──────── GIVEN DATA

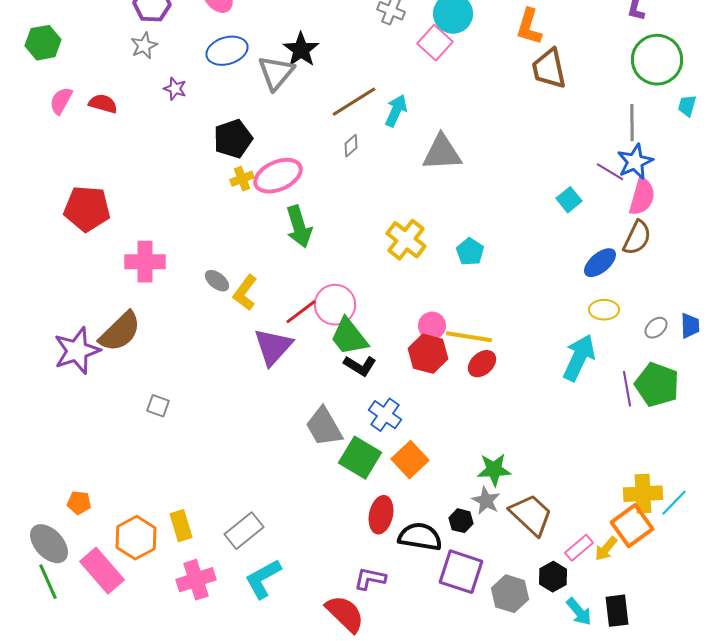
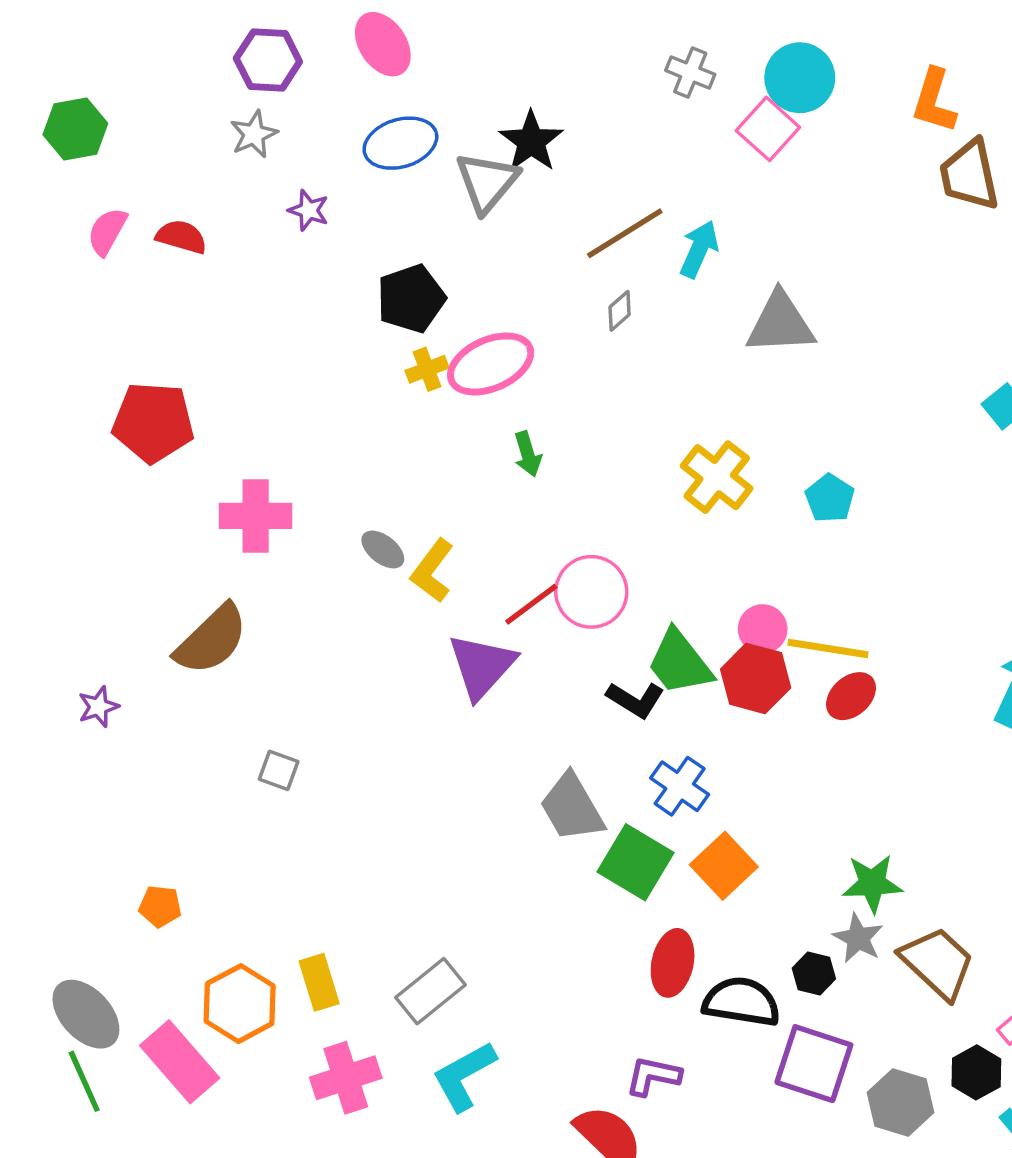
green arrow: (299, 227) -> (528, 454), size x0.6
green trapezoid: (349, 337) -> (680, 663), moved
purple star: (77, 351) -> (98, 707), moved, size x0.5
orange pentagon: (79, 503) -> (160, 906), moved

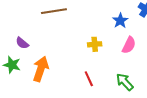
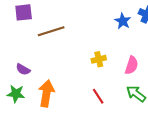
blue star: (120, 21) -> (123, 21), moved
pink semicircle: (129, 45) -> (132, 65), moved

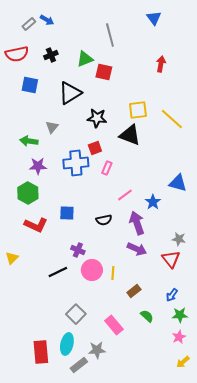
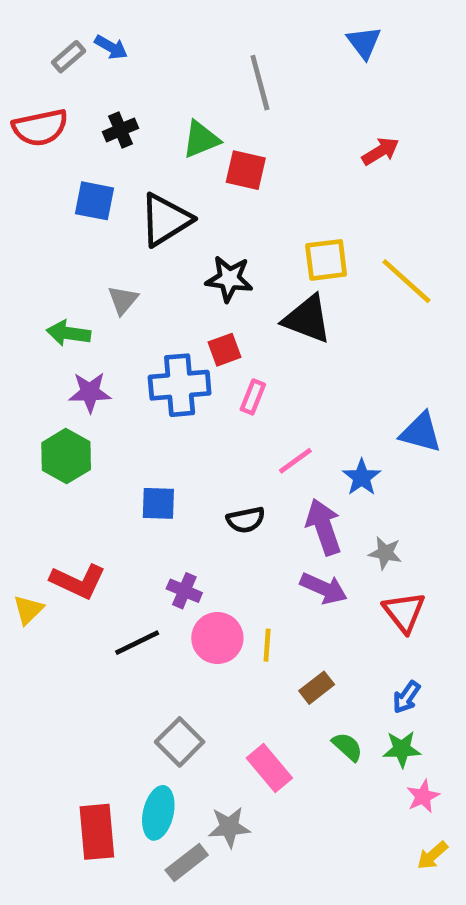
red arrow: (161, 64) -> (380, 151), turned 49
blue square: (30, 85) -> (95, 201), moved
red L-shape: (36, 225) -> (78, 581), moved
gray star: (179, 239) -> (385, 553), moved
green star: (180, 315) -> (402, 749), moved

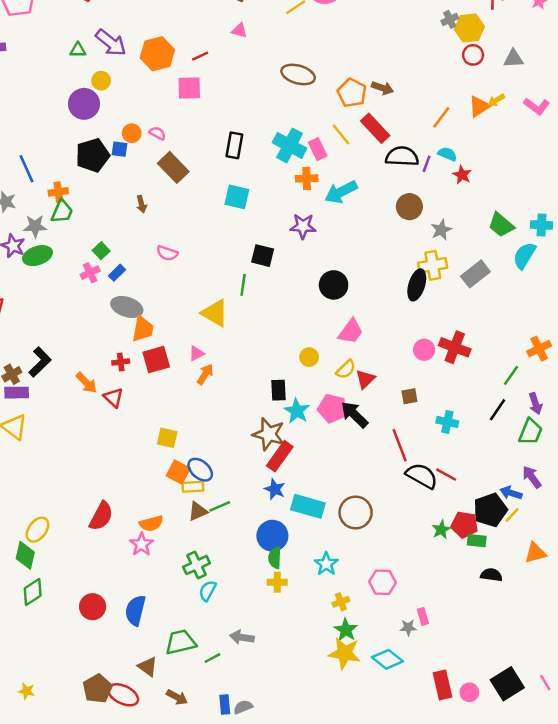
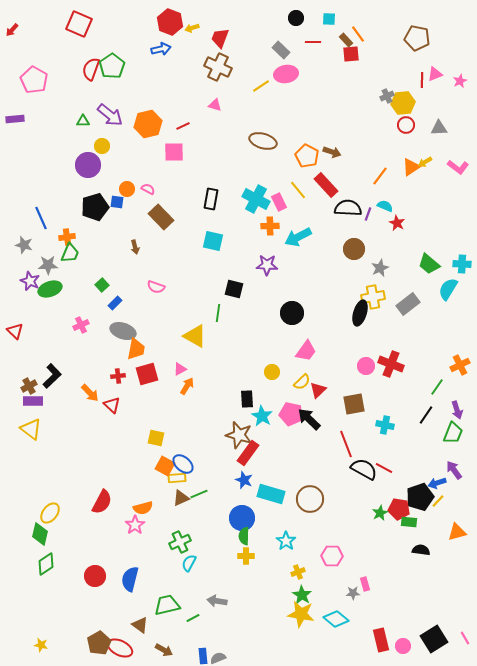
pink cross: (90, 273) -> (81, 325), moved
brown square: (409, 396) -> (354, 404), size x1.6
blue arrow: (511, 493) -> (437, 483), turned -36

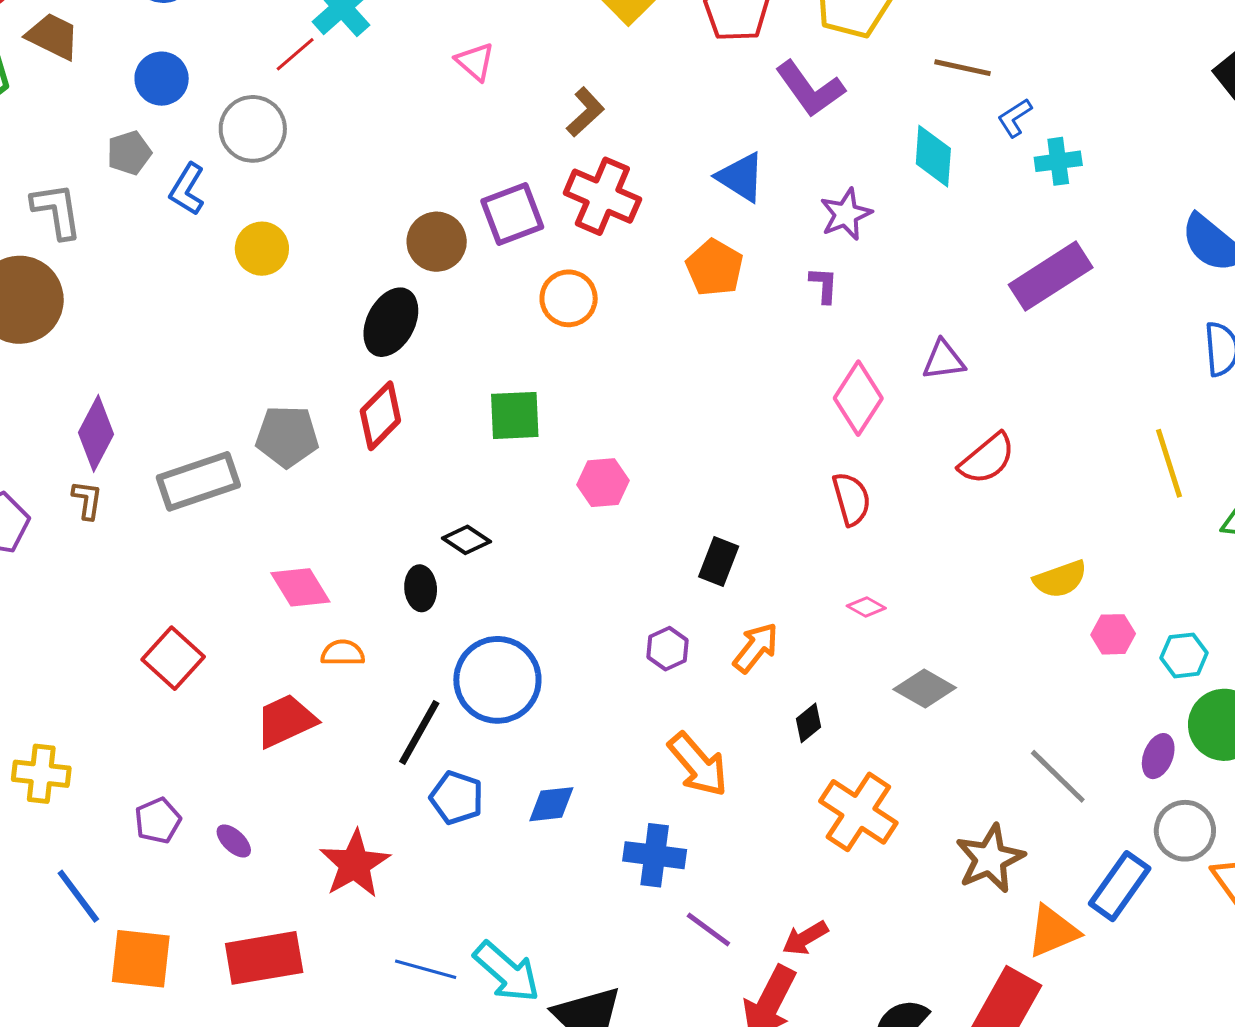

────────────────

> TASK: Check each line of the records above, and copy those that hold the word "size".

> EXERCISE RESPONSE:
green arrow: (299, 227) -> (528, 454), size x0.6
purple star: (77, 351) -> (98, 707), moved, size x0.5
brown square: (409, 396) -> (354, 404), size x1.6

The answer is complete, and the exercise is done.